__WHAT YOU SHOULD DO__.
Where the line with "JP1 pin 1: GND -> Y16" appears below, start writing out lines exactly, and finish with the line with "TR2: none -> NPN 2N2222 (B N13, C 5V, E N4)", which is included; write out nothing else.

(Stored entries)
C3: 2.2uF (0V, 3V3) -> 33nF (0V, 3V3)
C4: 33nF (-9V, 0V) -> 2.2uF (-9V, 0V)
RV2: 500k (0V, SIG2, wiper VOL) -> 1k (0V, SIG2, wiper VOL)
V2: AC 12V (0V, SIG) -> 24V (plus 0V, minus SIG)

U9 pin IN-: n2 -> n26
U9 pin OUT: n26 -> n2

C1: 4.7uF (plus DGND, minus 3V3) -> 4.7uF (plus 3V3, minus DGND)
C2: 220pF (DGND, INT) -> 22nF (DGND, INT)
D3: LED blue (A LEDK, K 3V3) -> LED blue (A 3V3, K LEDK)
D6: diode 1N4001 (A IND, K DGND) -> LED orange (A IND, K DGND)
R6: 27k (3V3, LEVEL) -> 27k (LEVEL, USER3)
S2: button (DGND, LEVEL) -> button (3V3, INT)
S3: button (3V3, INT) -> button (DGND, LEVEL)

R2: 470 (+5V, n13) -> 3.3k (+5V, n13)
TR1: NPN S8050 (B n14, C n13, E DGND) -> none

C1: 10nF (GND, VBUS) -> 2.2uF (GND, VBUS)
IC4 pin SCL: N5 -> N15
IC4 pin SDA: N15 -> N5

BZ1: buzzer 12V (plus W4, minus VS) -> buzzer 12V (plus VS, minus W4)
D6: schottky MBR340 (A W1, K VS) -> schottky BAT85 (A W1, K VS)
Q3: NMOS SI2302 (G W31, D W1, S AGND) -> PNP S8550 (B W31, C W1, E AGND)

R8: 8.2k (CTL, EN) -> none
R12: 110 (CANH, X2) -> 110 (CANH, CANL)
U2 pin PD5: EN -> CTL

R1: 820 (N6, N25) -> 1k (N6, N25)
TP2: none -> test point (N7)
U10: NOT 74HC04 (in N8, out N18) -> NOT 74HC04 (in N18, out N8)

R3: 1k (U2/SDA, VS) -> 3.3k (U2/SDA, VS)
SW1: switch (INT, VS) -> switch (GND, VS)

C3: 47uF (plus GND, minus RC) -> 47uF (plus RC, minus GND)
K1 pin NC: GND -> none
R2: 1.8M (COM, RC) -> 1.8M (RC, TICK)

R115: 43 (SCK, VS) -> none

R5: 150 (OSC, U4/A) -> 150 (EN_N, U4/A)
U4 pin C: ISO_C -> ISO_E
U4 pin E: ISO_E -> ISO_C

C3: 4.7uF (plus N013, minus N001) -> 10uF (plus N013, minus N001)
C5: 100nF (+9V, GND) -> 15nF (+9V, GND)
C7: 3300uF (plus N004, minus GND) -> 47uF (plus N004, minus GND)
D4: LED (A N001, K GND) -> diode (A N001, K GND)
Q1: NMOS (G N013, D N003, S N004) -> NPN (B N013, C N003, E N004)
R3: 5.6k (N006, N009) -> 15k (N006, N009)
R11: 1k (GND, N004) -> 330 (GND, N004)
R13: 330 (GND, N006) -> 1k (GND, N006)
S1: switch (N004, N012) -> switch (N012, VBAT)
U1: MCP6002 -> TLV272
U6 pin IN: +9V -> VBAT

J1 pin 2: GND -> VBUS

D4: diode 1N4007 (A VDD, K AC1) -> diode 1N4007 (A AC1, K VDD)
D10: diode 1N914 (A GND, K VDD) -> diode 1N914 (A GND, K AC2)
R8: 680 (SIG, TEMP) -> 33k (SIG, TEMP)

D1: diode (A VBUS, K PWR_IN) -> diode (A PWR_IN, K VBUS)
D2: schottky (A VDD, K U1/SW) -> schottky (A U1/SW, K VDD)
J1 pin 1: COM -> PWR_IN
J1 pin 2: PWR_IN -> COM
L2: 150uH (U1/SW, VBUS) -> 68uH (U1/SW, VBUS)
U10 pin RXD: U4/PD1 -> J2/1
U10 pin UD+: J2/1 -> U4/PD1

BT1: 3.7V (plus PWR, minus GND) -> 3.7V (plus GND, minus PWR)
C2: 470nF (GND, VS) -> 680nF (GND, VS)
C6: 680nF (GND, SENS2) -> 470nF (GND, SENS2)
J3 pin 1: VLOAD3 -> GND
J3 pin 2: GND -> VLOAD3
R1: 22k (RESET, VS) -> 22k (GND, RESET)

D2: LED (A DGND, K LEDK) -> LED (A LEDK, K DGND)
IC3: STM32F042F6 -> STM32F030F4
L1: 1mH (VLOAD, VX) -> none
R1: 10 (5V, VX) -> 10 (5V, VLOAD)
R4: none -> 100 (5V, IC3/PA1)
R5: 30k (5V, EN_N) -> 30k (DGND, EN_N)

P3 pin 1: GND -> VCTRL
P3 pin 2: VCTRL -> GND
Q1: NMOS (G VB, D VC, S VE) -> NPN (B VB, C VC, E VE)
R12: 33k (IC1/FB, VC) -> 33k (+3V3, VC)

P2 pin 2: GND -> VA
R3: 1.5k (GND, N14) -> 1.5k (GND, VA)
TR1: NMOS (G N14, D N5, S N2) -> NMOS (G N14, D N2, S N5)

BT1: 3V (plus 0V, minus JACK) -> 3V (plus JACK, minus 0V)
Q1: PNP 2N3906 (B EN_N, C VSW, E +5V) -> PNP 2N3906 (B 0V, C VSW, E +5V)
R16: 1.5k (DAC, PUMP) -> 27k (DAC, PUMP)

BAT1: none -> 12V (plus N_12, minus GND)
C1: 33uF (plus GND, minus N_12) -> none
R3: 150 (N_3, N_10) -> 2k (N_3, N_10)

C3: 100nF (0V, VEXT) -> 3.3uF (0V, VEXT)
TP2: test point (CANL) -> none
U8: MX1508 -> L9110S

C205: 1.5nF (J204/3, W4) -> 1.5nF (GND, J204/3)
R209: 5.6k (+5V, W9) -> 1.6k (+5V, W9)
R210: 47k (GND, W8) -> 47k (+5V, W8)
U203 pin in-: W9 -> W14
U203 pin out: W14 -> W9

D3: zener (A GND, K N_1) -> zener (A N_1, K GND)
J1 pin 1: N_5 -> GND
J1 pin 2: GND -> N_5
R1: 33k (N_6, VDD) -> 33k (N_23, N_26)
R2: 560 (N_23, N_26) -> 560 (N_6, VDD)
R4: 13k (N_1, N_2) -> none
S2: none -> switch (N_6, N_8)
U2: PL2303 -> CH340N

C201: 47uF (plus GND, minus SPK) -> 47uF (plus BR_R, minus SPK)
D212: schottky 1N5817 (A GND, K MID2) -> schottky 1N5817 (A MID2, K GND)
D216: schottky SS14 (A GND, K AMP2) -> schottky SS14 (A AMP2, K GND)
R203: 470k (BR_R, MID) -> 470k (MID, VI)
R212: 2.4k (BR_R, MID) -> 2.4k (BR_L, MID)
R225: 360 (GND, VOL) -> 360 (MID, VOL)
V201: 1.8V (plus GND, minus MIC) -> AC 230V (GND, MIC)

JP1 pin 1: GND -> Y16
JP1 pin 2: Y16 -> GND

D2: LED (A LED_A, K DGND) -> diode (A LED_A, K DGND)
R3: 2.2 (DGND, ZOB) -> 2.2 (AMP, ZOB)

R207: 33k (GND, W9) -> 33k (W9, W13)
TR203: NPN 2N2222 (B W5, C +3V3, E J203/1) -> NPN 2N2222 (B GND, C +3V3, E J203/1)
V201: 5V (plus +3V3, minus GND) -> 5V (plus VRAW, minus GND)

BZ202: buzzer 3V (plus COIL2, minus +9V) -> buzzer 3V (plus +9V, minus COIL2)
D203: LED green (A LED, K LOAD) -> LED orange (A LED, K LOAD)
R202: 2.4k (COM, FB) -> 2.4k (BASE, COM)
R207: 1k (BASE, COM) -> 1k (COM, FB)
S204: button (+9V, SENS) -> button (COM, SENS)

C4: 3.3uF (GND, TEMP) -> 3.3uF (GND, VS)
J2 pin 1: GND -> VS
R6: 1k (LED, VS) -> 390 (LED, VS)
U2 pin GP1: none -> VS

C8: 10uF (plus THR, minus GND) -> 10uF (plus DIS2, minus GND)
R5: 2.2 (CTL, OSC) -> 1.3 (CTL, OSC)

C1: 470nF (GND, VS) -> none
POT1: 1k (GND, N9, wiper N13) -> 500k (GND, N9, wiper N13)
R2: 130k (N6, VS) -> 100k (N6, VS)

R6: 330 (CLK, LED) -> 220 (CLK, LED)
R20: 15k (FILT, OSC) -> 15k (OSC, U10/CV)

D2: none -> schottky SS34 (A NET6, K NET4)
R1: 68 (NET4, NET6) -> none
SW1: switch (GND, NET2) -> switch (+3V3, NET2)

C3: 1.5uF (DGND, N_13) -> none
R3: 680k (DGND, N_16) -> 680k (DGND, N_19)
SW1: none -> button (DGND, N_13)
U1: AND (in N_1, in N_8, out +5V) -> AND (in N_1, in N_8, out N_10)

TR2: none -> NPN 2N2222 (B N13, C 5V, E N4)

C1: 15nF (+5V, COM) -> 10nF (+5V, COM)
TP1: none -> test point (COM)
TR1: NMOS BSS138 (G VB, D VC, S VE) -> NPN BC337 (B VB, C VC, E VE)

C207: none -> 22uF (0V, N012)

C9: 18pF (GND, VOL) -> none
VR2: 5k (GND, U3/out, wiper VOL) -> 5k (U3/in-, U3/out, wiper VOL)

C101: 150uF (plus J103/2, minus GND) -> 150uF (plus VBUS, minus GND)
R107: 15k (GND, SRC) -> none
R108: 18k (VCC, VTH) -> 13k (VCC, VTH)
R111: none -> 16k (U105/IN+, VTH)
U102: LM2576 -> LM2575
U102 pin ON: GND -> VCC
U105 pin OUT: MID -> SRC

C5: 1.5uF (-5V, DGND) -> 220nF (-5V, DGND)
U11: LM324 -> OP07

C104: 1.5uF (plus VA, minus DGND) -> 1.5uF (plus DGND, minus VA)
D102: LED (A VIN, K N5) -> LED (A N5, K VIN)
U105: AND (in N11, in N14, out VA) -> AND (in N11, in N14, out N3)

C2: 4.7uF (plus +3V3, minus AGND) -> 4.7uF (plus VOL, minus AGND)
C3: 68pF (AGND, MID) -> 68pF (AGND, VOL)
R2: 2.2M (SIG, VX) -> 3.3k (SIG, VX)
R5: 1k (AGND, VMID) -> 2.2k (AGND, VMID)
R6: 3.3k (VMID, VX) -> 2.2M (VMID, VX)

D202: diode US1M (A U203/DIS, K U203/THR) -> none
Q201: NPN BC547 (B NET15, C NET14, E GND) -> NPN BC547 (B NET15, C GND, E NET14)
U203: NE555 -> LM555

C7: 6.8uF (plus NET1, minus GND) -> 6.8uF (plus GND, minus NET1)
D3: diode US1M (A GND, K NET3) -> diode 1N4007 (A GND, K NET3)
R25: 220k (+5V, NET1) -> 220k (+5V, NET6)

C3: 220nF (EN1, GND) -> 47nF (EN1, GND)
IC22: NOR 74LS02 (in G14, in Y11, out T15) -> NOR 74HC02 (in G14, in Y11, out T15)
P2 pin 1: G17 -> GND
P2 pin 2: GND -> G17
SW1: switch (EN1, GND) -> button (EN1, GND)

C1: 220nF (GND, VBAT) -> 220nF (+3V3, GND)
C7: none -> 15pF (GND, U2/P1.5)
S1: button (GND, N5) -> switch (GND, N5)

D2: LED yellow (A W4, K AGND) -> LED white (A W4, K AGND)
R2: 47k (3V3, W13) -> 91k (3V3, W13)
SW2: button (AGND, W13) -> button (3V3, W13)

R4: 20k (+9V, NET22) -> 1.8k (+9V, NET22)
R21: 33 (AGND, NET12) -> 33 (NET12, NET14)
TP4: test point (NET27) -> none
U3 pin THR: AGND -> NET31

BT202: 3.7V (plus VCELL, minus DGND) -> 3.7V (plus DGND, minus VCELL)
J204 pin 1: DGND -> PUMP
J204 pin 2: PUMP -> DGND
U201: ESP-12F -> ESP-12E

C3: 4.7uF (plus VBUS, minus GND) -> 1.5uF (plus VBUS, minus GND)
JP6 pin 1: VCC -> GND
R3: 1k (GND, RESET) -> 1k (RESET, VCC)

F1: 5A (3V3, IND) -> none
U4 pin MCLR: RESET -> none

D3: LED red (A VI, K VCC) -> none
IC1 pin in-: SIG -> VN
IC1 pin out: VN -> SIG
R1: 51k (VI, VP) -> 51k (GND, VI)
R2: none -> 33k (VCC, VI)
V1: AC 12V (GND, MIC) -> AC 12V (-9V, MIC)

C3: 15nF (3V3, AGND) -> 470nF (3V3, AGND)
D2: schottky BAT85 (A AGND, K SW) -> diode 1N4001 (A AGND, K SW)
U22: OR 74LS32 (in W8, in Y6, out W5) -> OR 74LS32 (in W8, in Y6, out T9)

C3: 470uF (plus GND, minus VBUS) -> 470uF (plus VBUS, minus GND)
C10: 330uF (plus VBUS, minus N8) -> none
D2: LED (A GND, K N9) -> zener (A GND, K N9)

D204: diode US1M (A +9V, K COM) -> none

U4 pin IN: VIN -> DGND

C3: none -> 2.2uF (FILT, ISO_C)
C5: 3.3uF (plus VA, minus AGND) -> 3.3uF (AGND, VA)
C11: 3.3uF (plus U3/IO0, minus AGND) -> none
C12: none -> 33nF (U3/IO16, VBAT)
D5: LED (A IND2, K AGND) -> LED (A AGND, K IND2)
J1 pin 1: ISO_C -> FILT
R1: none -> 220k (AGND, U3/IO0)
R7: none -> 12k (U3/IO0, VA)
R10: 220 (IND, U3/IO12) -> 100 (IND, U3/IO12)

__ANSWER SPACE__.
JP1 pin 1: GND -> Y16
JP1 pin 2: Y16 -> GND

D2: LED (A LED_A, K DGND) -> diode (A LED_A, K DGND)
R3: 2.2 (DGND, ZOB) -> 2.2 (AMP, ZOB)

R207: 33k (GND, W9) -> 33k (W9, W13)
TR203: NPN 2N2222 (B W5, C +3V3, E J203/1) -> NPN 2N2222 (B GND, C +3V3, E J203/1)
V201: 5V (plus +3V3, minus GND) -> 5V (plus VRAW, minus GND)

BZ202: buzzer 3V (plus COIL2, minus +9V) -> buzzer 3V (plus +9V, minus COIL2)
D203: LED green (A LED, K LOAD) -> LED orange (A LED, K LOAD)
R202: 2.4k (COM, FB) -> 2.4k (BASE, COM)
R207: 1k (BASE, COM) -> 1k (COM, FB)
S204: button (+9V, SENS) -> button (COM, SENS)

C4: 3.3uF (GND, TEMP) -> 3.3uF (GND, VS)
J2 pin 1: GND -> VS
R6: 1k (LED, VS) -> 390 (LED, VS)
U2 pin GP1: none -> VS

C8: 10uF (plus THR, minus GND) -> 10uF (plus DIS2, minus GND)
R5: 2.2 (CTL, OSC) -> 1.3 (CTL, OSC)

C1: 470nF (GND, VS) -> none
POT1: 1k (GND, N9, wiper N13) -> 500k (GND, N9, wiper N13)
R2: 130k (N6, VS) -> 100k (N6, VS)

R6: 330 (CLK, LED) -> 220 (CLK, LED)
R20: 15k (FILT, OSC) -> 15k (OSC, U10/CV)

D2: none -> schottky SS34 (A NET6, K NET4)
R1: 68 (NET4, NET6) -> none
SW1: switch (GND, NET2) -> switch (+3V3, NET2)

C3: 1.5uF (DGND, N_13) -> none
R3: 680k (DGND, N_16) -> 680k (DGND, N_19)
SW1: none -> button (DGND, N_13)
U1: AND (in N_1, in N_8, out +5V) -> AND (in N_1, in N_8, out N_10)

TR2: none -> NPN 2N2222 (B N13, C 5V, E N4)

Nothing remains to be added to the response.